» **Data records**
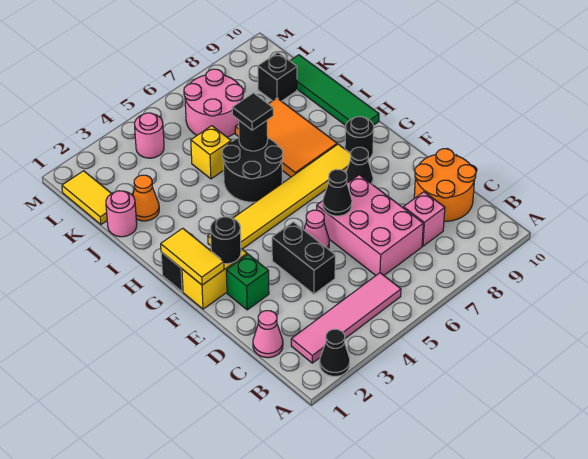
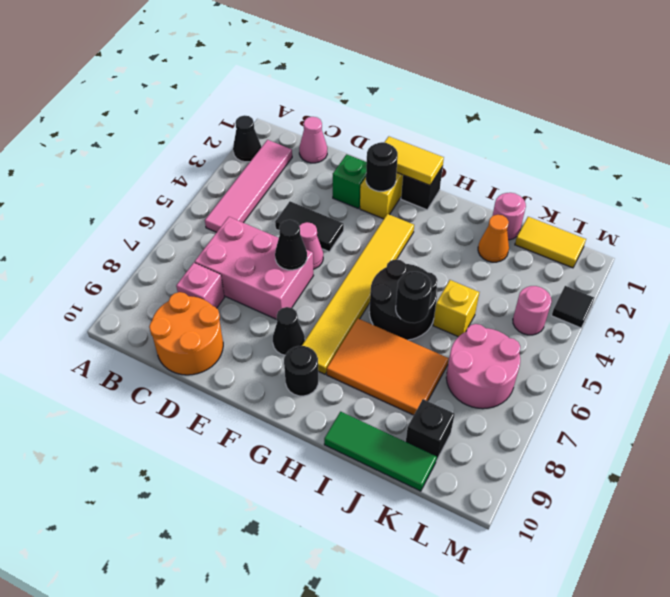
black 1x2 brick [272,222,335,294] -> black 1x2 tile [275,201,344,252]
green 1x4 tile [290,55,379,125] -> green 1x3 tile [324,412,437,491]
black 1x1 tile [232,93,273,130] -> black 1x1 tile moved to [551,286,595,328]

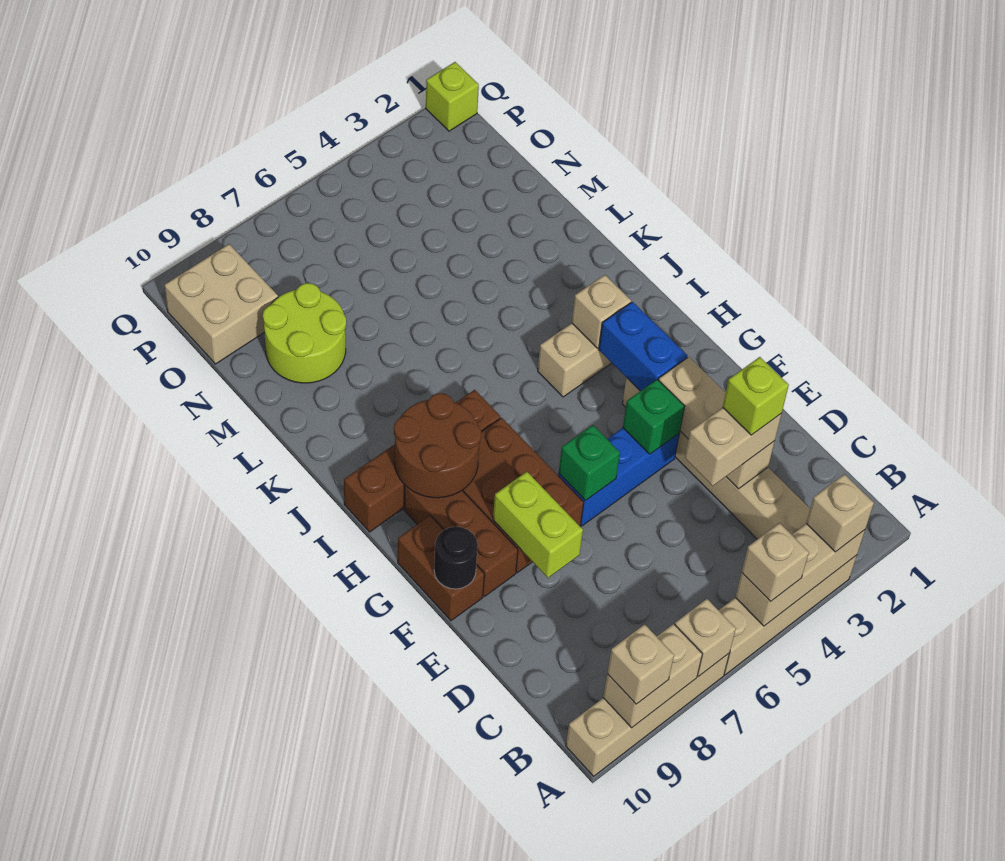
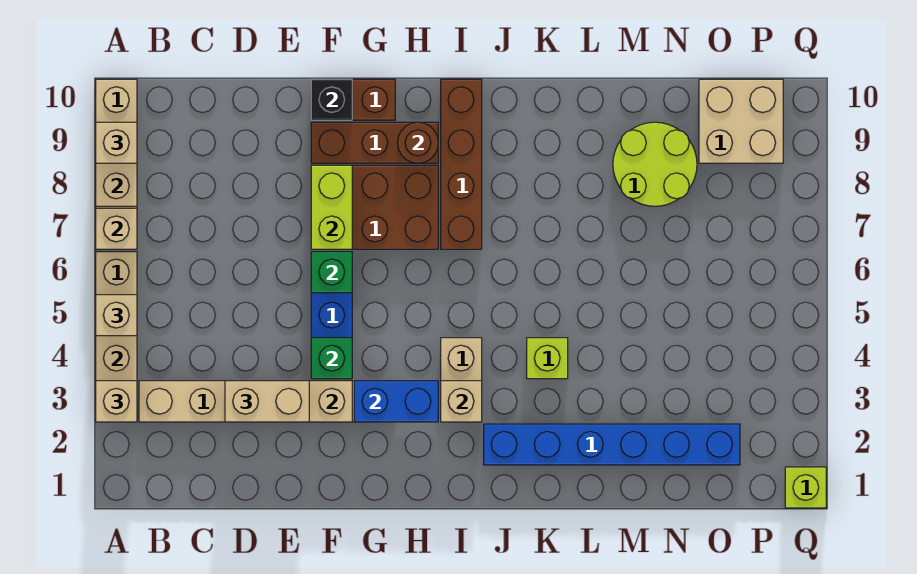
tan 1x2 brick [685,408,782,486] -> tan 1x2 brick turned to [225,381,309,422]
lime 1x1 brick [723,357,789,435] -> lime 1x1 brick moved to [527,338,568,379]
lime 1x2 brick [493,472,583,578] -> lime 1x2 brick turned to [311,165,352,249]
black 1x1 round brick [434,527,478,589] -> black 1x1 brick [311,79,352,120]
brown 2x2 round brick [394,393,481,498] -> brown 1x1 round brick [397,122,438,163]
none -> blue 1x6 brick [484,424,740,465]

» **Task brief**
An exact copy of the lines from the one with "brown 2x2 round" to the final line of the entries is all that the answer should hold.

» **Answer section**
brown 2x2 round brick [394,393,481,498] -> brown 1x1 round brick [397,122,438,163]
none -> blue 1x6 brick [484,424,740,465]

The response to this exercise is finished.